■ Supplied information ■
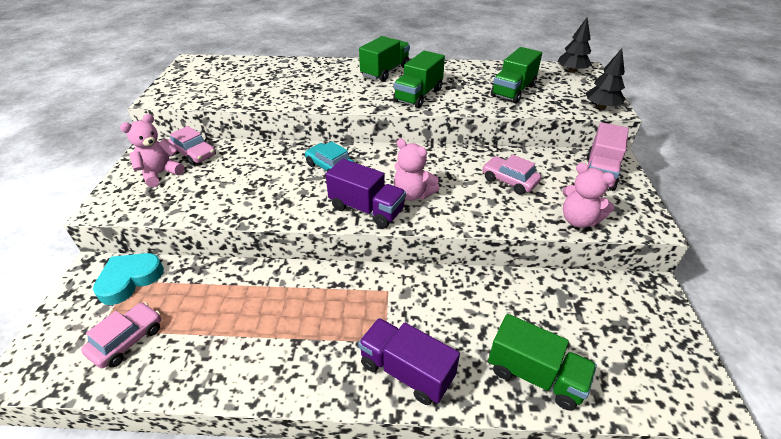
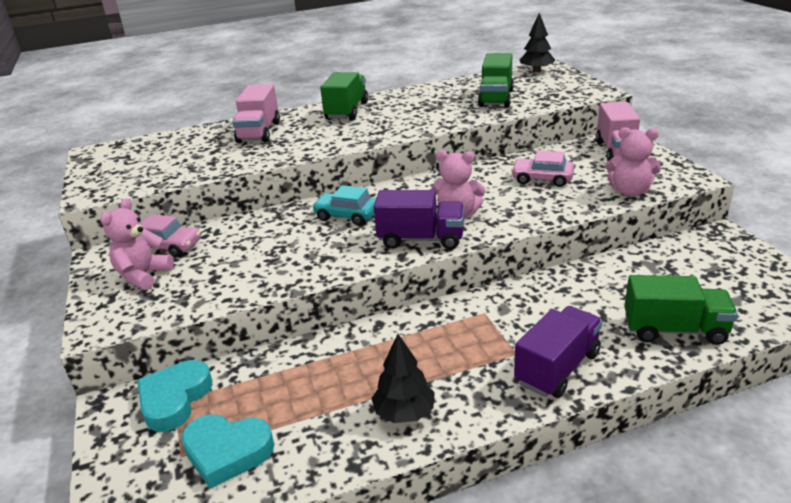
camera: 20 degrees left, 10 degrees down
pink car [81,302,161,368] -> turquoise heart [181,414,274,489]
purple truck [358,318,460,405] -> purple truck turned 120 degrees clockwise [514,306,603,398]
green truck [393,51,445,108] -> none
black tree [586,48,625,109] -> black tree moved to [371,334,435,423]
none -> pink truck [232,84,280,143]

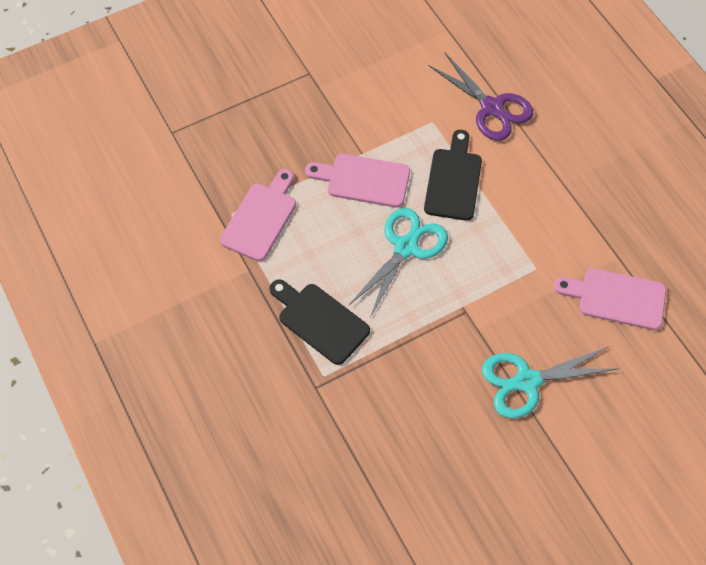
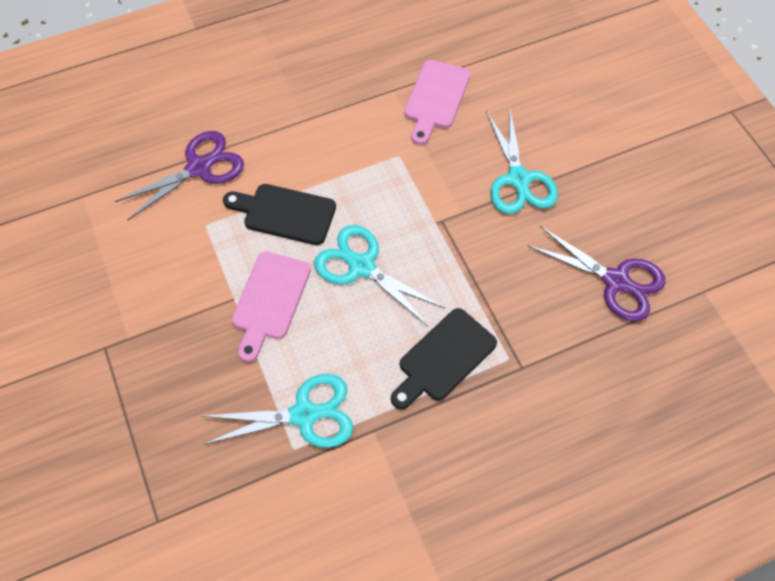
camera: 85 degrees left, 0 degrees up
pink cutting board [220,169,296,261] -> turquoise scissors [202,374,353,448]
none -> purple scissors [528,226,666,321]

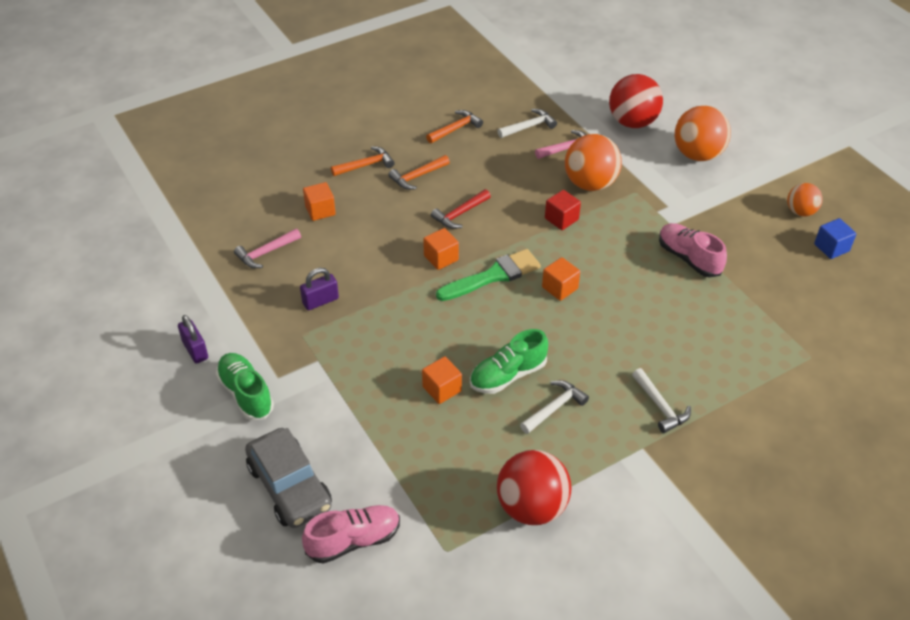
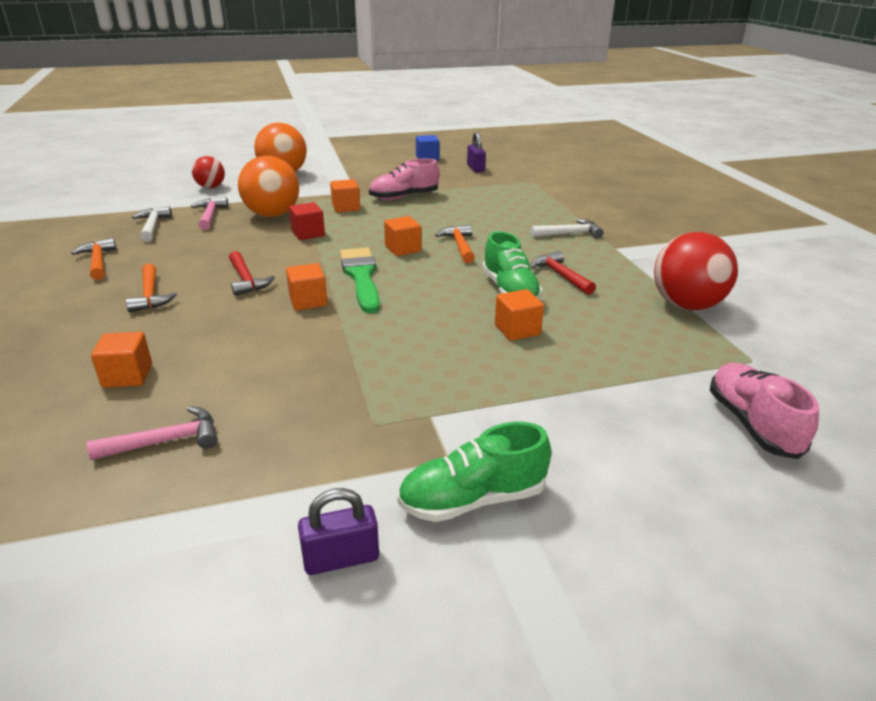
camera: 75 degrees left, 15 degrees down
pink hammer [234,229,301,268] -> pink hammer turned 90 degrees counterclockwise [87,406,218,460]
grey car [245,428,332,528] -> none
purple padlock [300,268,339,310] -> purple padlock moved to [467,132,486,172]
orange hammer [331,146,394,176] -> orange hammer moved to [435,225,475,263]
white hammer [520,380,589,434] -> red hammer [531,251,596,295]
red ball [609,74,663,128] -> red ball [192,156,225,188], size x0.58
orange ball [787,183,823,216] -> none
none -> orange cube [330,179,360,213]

■ Task ■
The required output is each line above restated verbatim, with all images omitted.

■ Problem solution ■
camera: 20 degrees left, 10 degrees down
pink car [81,302,161,368] -> turquoise heart [181,414,274,489]
purple truck [358,318,460,405] -> purple truck turned 120 degrees clockwise [514,306,603,398]
green truck [393,51,445,108] -> none
black tree [586,48,625,109] -> black tree moved to [371,334,435,423]
none -> pink truck [232,84,280,143]

camera: 85 degrees left, 0 degrees up
pink cutting board [220,169,296,261] -> turquoise scissors [202,374,353,448]
none -> purple scissors [528,226,666,321]

camera: 75 degrees left, 15 degrees down
pink hammer [234,229,301,268] -> pink hammer turned 90 degrees counterclockwise [87,406,218,460]
grey car [245,428,332,528] -> none
purple padlock [300,268,339,310] -> purple padlock moved to [467,132,486,172]
orange hammer [331,146,394,176] -> orange hammer moved to [435,225,475,263]
white hammer [520,380,589,434] -> red hammer [531,251,596,295]
red ball [609,74,663,128] -> red ball [192,156,225,188], size x0.58
orange ball [787,183,823,216] -> none
none -> orange cube [330,179,360,213]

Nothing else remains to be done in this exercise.